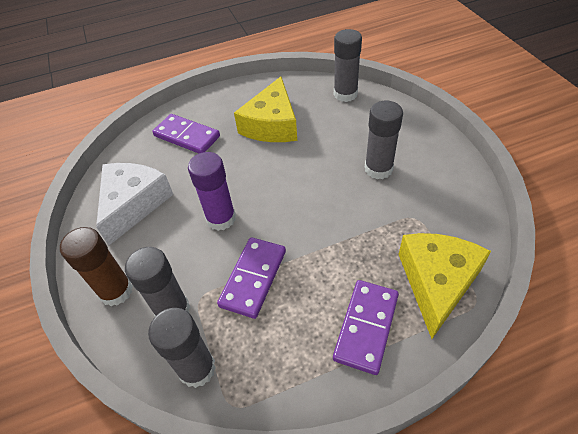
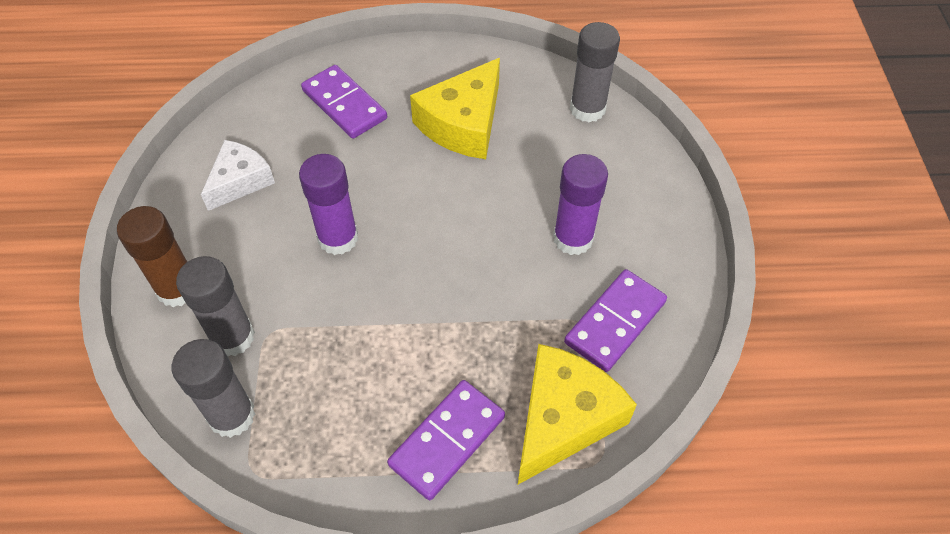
camera: 15 degrees right, 5 degrees up
(133, 204) = (240, 181): white cheese -> white cheese, size x0.65
(253, 278) = (342, 331): purple domino -> purple domino (615, 322)
(378, 169) = (573, 238): grey glue stick -> purple glue stick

PROBLEM - A verbatim copy of the listing, with all pictures removed, is required.

SOLUTION -
camera: 15 degrees right, 5 degrees up
(133, 204) = (240, 181): white cheese -> white cheese, size x0.65
(253, 278) = (342, 331): purple domino -> purple domino (615, 322)
(378, 169) = (573, 238): grey glue stick -> purple glue stick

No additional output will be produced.